- [Problem to work on]: Show all lines of the listing that contain the word "pink".

- [Supplied material]:
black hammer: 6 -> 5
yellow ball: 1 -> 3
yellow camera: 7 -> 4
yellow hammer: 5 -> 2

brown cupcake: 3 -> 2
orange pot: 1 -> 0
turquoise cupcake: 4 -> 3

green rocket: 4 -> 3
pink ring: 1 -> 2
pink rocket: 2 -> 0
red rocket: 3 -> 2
...
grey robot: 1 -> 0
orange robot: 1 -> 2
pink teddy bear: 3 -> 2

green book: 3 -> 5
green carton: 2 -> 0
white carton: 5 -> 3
--
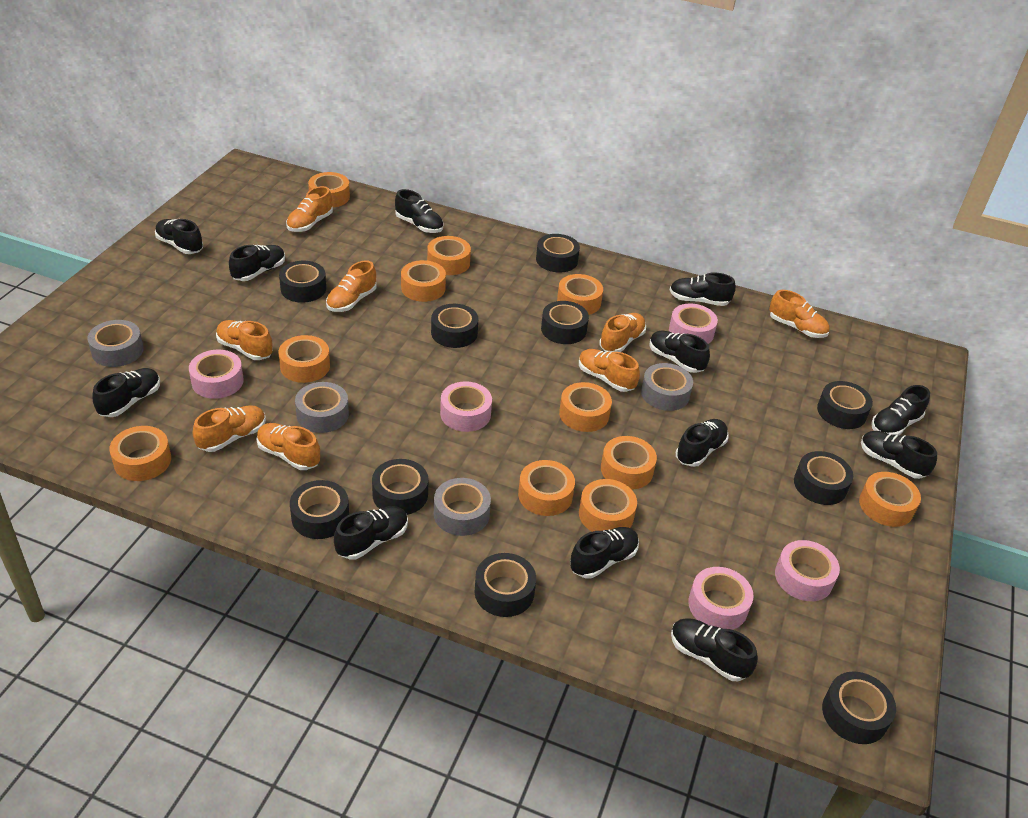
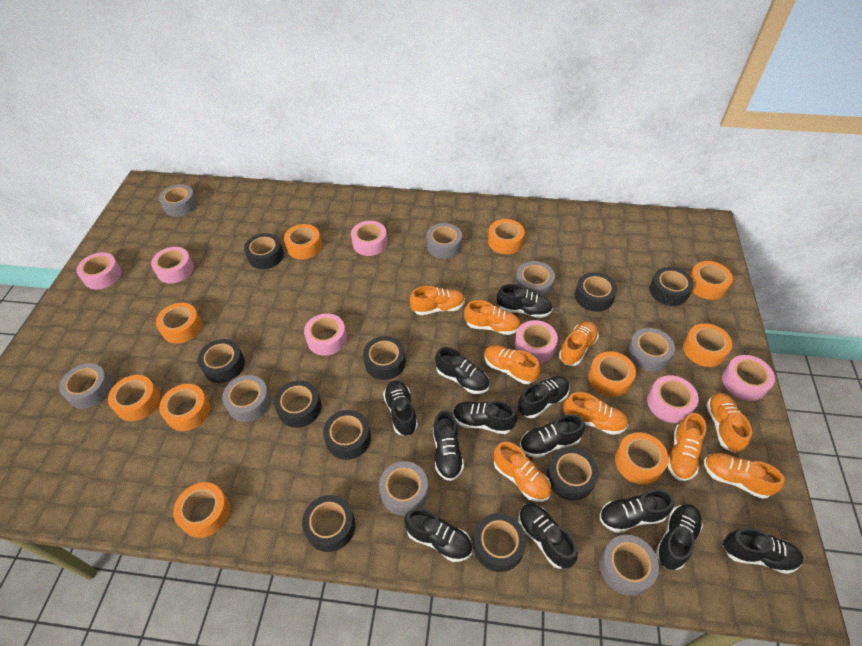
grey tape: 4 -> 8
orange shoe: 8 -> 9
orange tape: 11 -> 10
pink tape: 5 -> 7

- [Task response]:
pink ring: 1 -> 2
pink rocket: 2 -> 0
pink teddy bear: 3 -> 2
pink tape: 5 -> 7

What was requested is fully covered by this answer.